Problem description:
With the pictures left out, output the records below exactly.

[Before and after images]
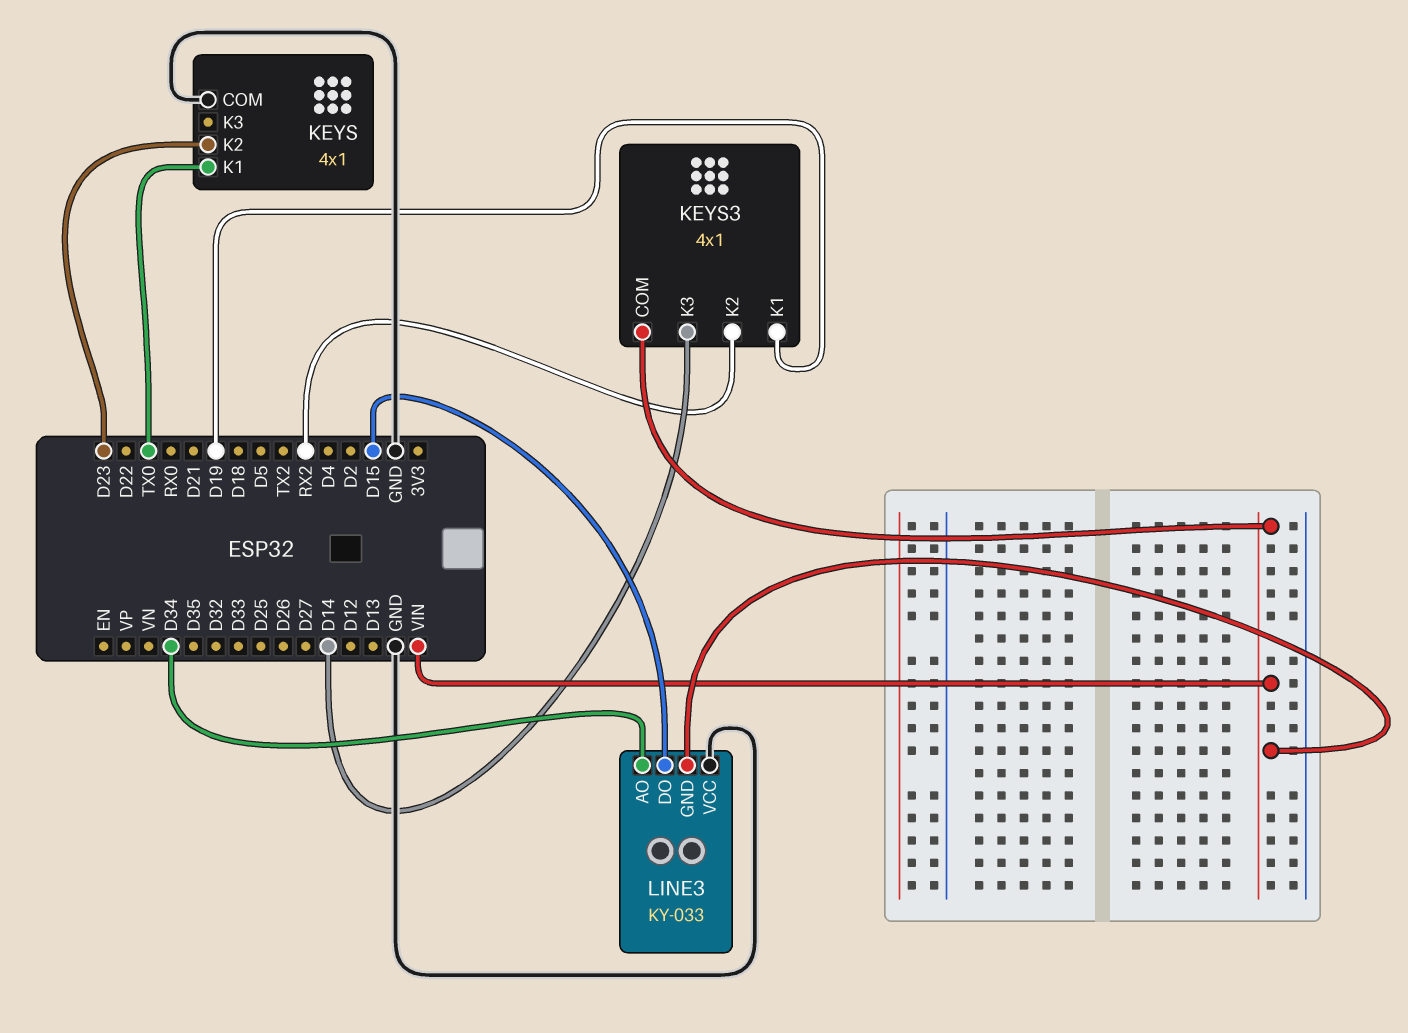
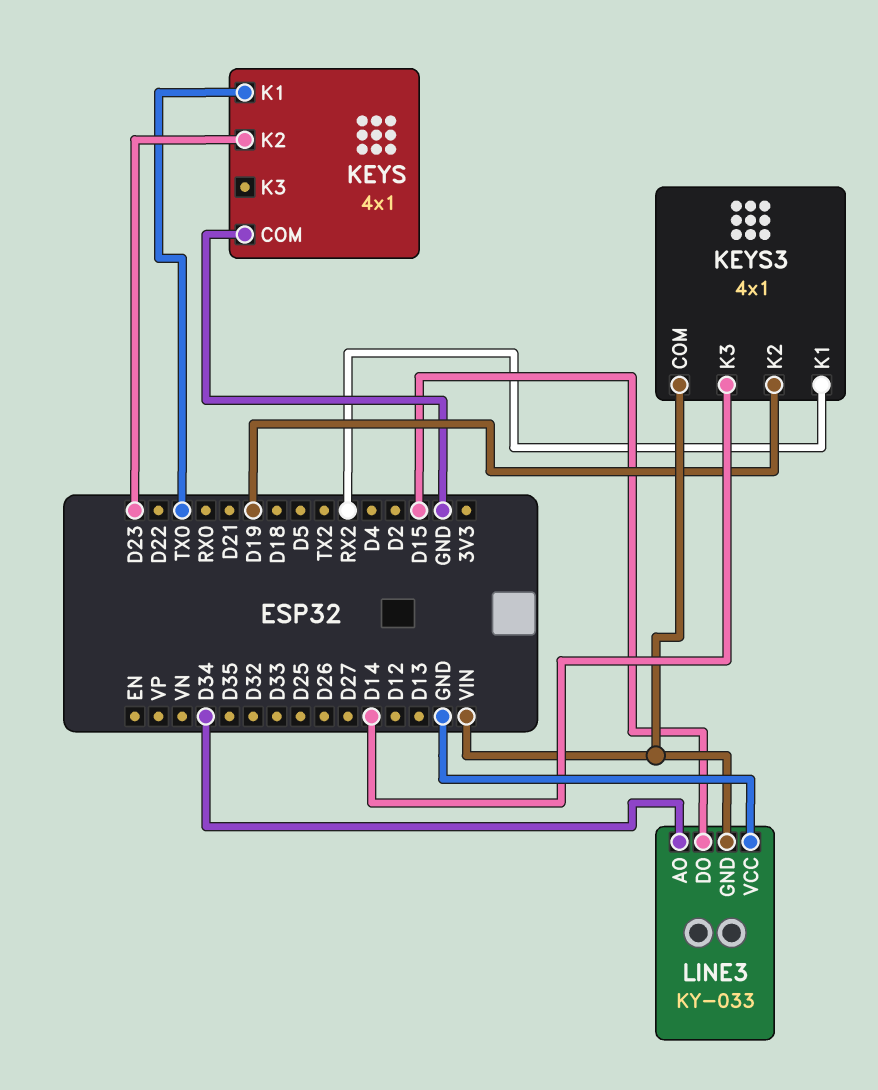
KEYS3 pin K1: D19 -> RX2
KEYS3 pin K2: RX2 -> D19

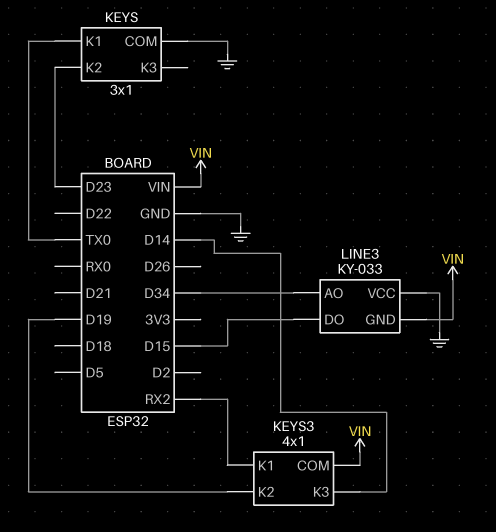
KEYS: 4x1 -> 3x1

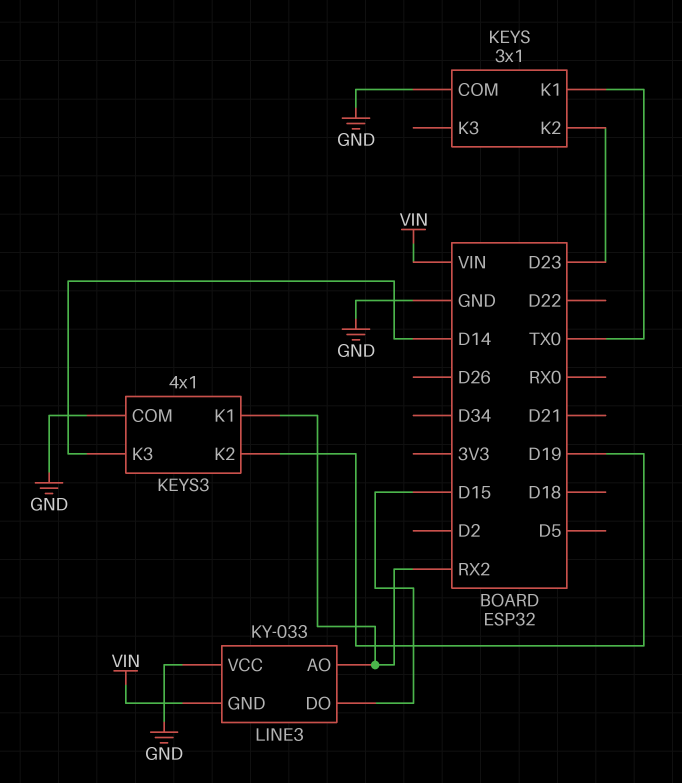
KEYS3 pin COM: VIN -> GND
LINE3 pin AO: D34 -> RX2

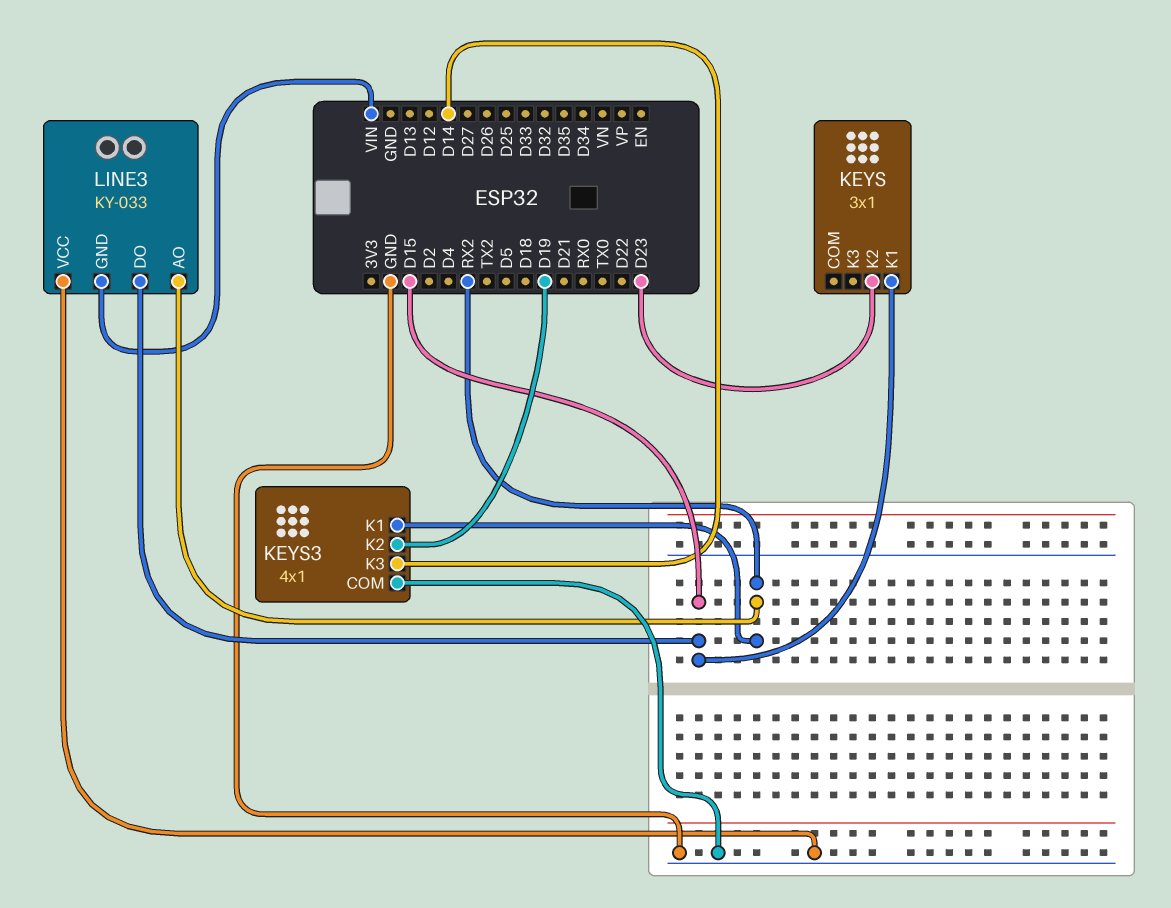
KEYS pin COM: GND -> none
KEYS pin K1: TX0 -> D15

Response to the exercise:
KEYS3 pin K1: D19 -> RX2
KEYS3 pin K2: RX2 -> D19

KEYS: 4x1 -> 3x1

KEYS3 pin COM: VIN -> GND
LINE3 pin AO: D34 -> RX2

KEYS pin COM: GND -> none
KEYS pin K1: TX0 -> D15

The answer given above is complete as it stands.